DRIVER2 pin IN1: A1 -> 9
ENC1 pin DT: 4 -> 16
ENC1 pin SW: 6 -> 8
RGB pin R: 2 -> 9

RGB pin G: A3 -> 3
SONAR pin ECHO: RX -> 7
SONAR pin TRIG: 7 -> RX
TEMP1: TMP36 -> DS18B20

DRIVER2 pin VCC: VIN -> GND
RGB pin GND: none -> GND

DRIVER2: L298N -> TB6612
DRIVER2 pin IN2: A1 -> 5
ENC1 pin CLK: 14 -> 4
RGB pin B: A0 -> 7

──────────────────────────────

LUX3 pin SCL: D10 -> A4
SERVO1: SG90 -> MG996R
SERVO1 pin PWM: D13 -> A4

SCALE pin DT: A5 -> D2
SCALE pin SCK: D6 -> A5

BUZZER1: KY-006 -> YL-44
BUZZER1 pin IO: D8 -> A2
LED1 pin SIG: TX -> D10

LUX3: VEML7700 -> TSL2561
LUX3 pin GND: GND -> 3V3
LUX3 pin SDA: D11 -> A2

──────────────────────────────

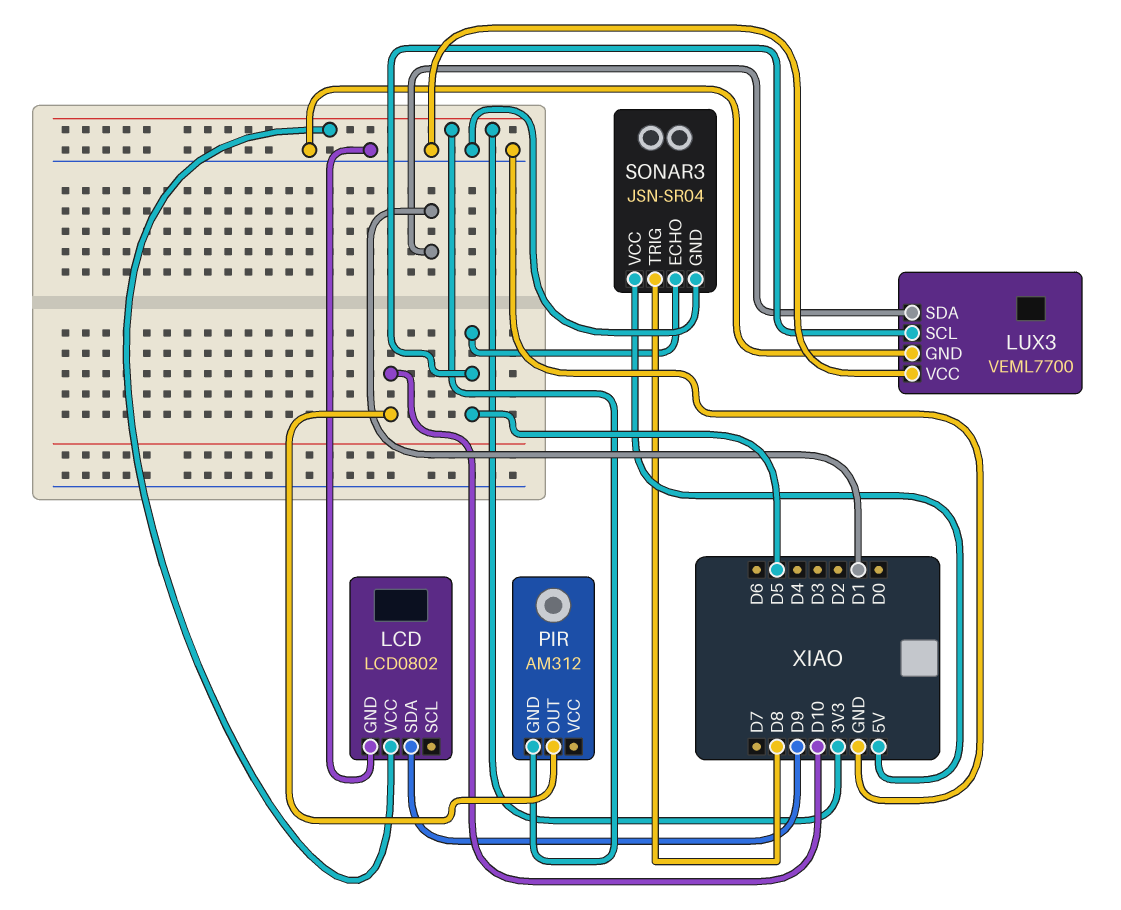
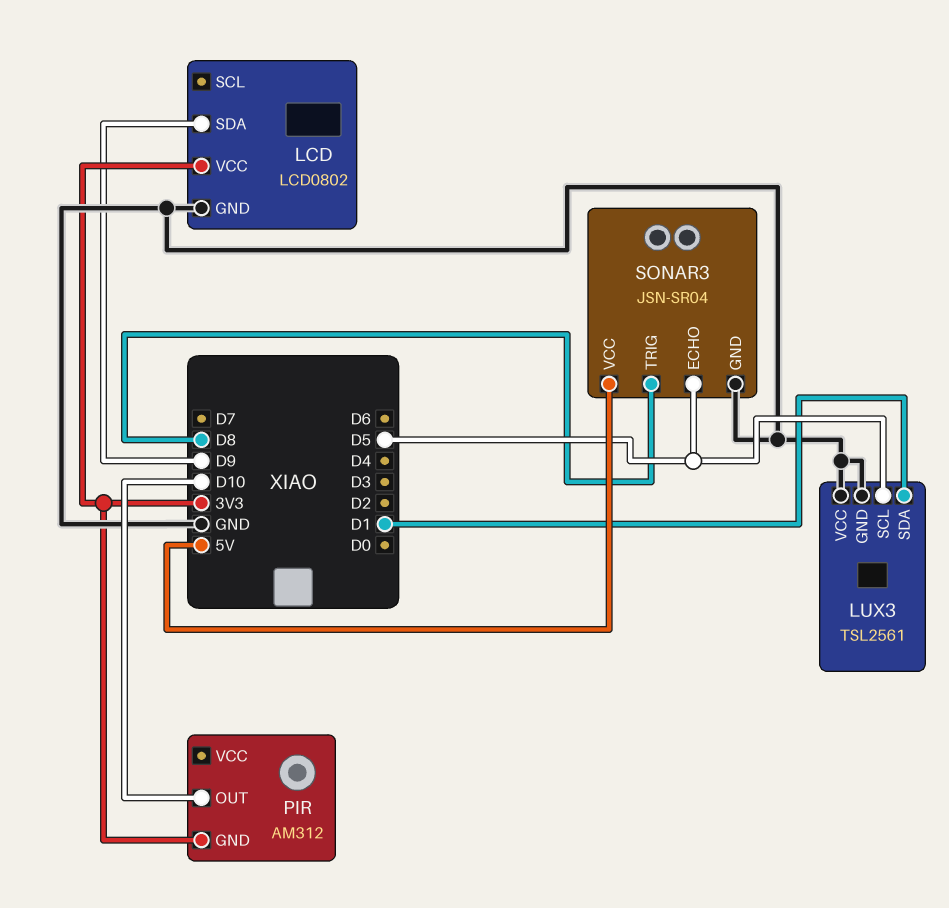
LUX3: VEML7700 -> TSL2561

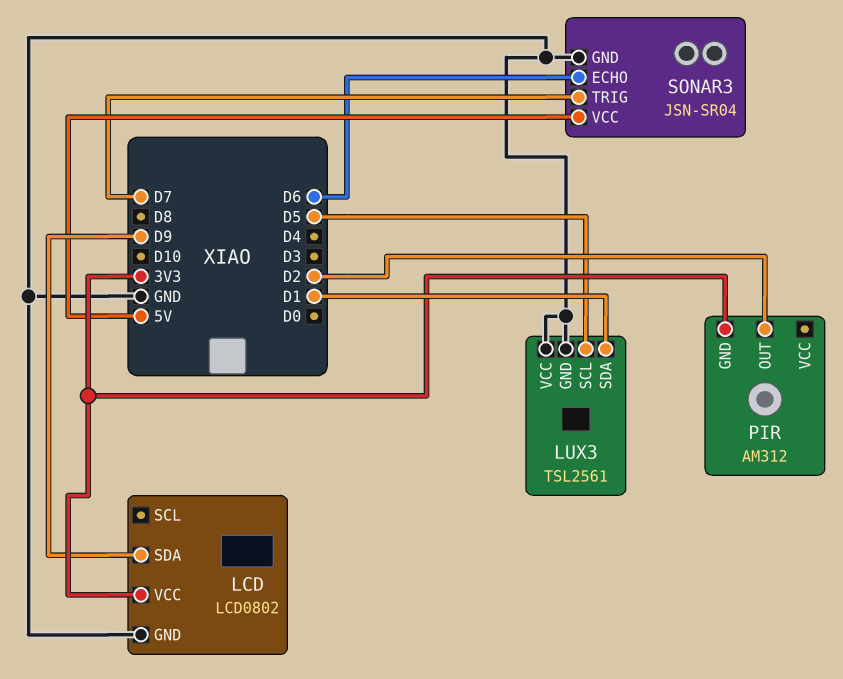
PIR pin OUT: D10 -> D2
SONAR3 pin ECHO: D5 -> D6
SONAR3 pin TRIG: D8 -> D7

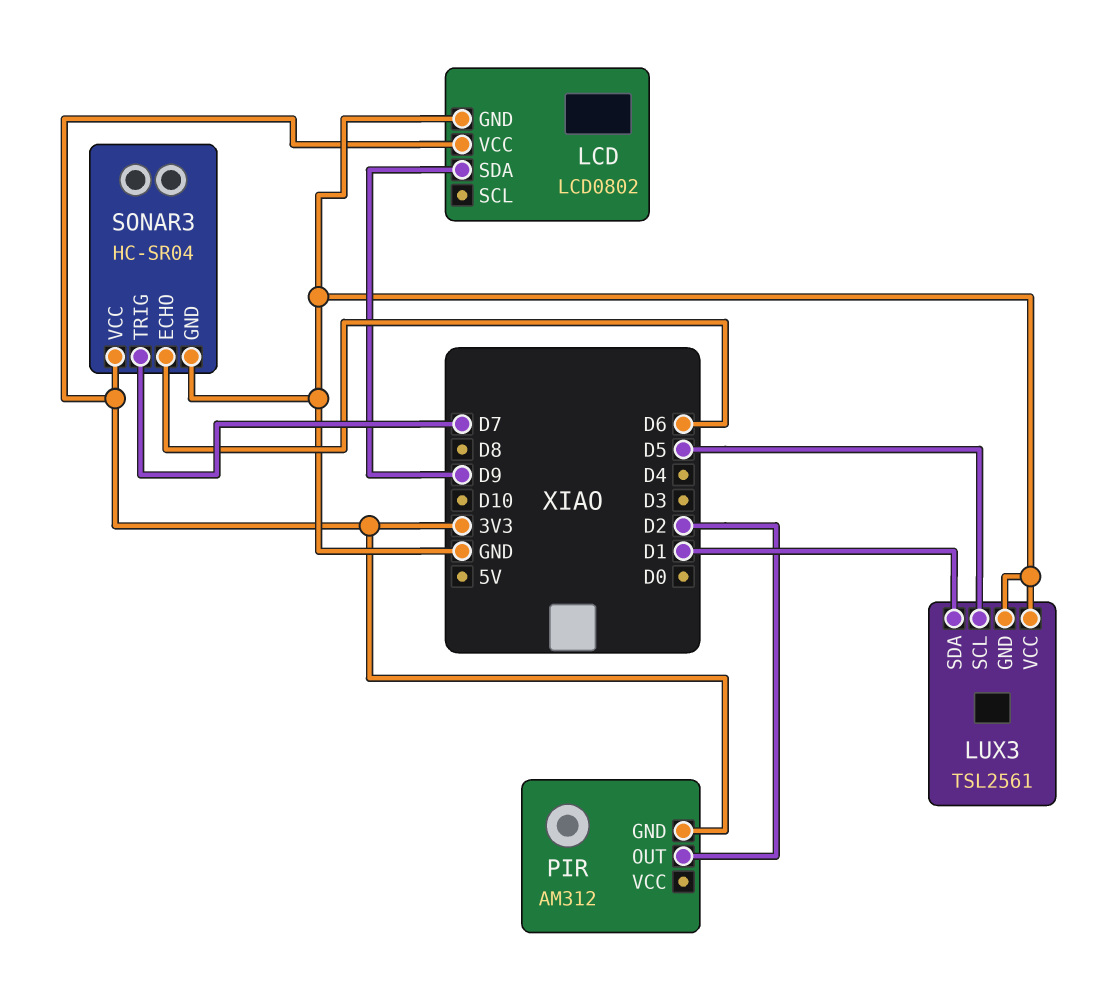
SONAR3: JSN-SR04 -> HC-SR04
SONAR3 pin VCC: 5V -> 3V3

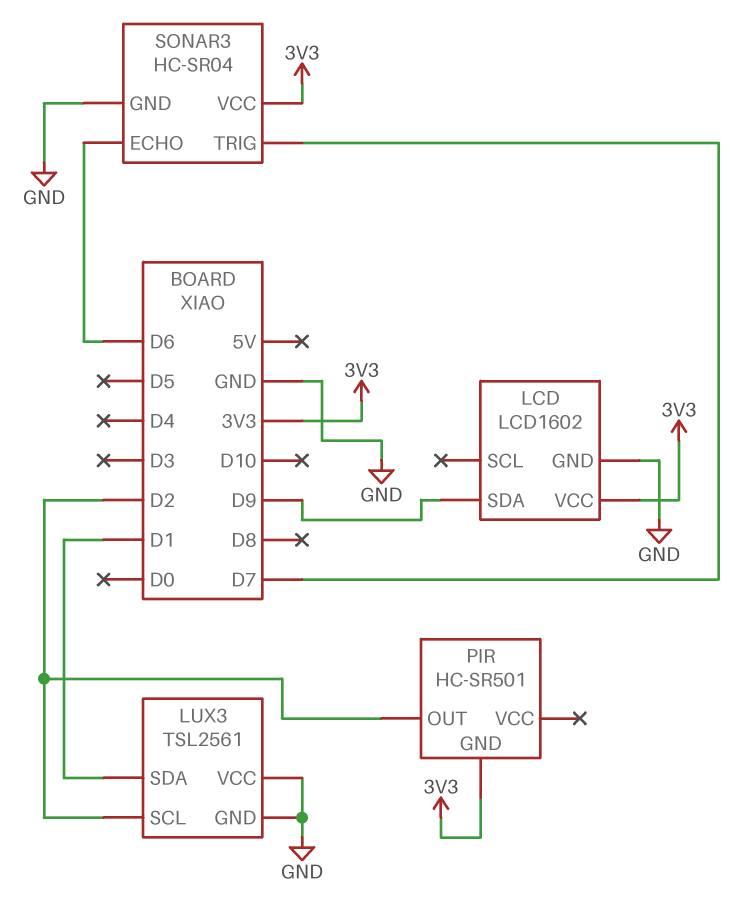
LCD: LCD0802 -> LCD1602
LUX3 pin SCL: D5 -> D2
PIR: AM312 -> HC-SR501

──────────────────────────────

▸ Activity
Locate all lines in the listing above with the word "ECHO" and copy them.

▸ Final answer
SONAR pin ECHO: RX -> 7
SONAR3 pin ECHO: D5 -> D6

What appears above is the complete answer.